TASK » The following entries are to be repeated exactly, and the pictures are to be left behind.

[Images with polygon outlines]
▬▬▬▬▬▬▬▬▬▬

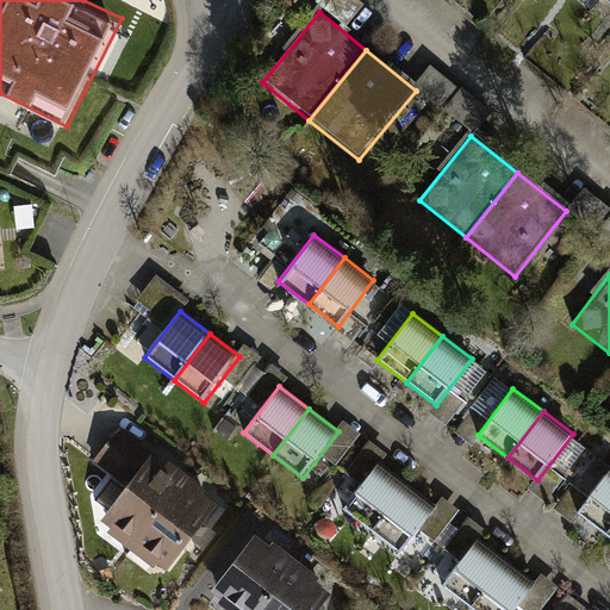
[(95,512),(129,539),(179,472),(125,431),(103,460),(123,475),(95,512)]
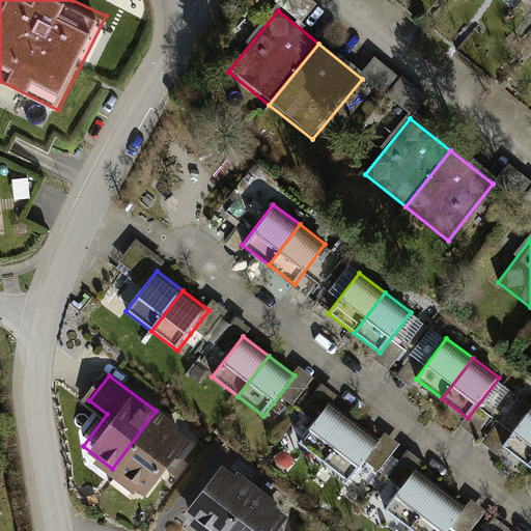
[(329,404),(298,445),(324,465),(355,424),(329,404)]
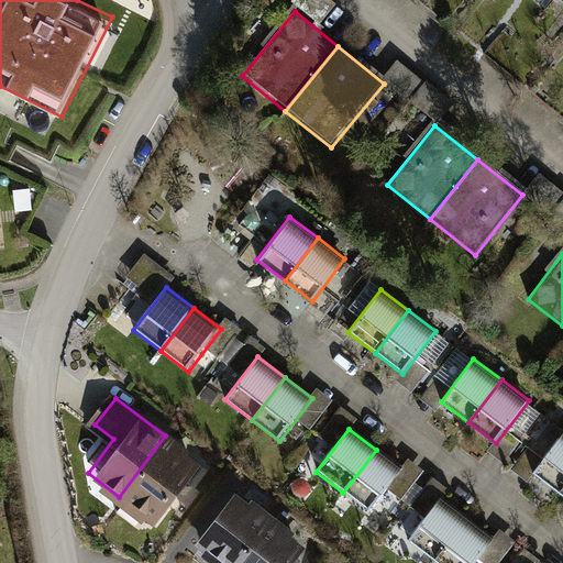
[(562,434),(532,475),(560,496),(562,492),(562,434)]
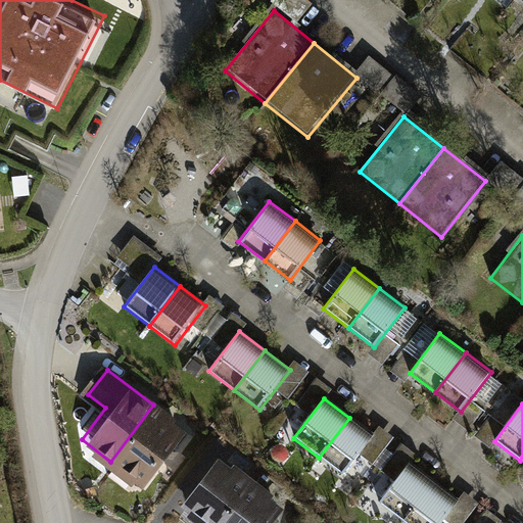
[(153,405),(110,462),(141,485),(184,428),(153,405)]
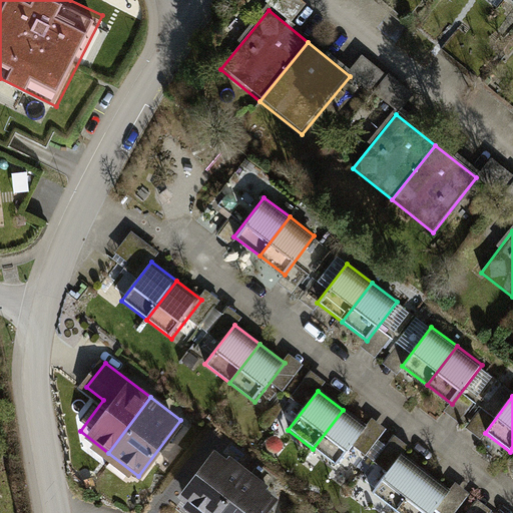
[(368,429),(343,410),(313,449),(338,468),(368,429)]
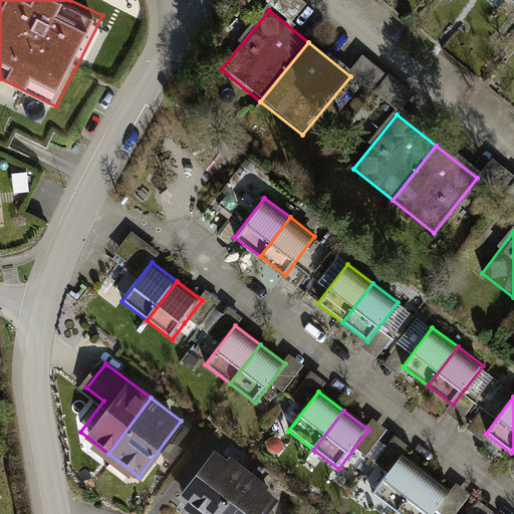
[(176,497),(199,513),(208,513),(241,473),(212,451),(176,497)]
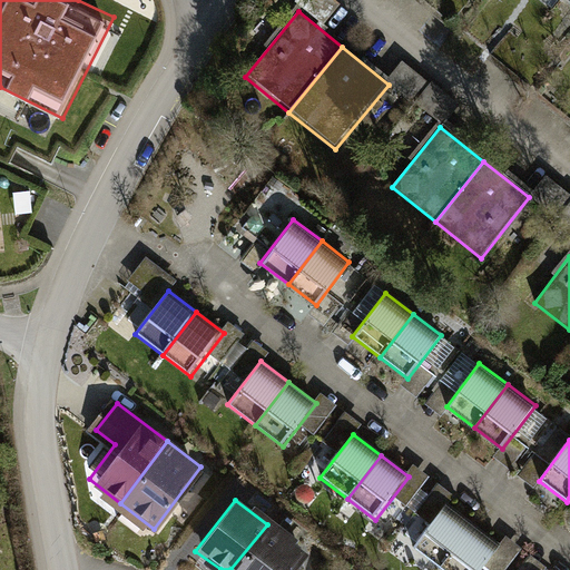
[(448,504),(414,548),(442,569),(475,526),(448,504)]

▬▬▬▬▬▬▬▬▬▬

RESPONSE TO THE EXERCISE »
[(95,512),(129,539),(179,472),(125,431),(103,460),(123,475),(95,512)]
[(329,404),(298,445),(324,465),(355,424),(329,404)]
[(562,434),(532,475),(560,496),(562,492),(562,434)]
[(153,405),(110,462),(141,485),(184,428),(153,405)]
[(368,429),(343,410),(313,449),(338,468),(368,429)]
[(176,497),(199,513),(208,513),(241,473),(212,451),(176,497)]
[(448,504),(414,548),(442,569),(475,526),(448,504)]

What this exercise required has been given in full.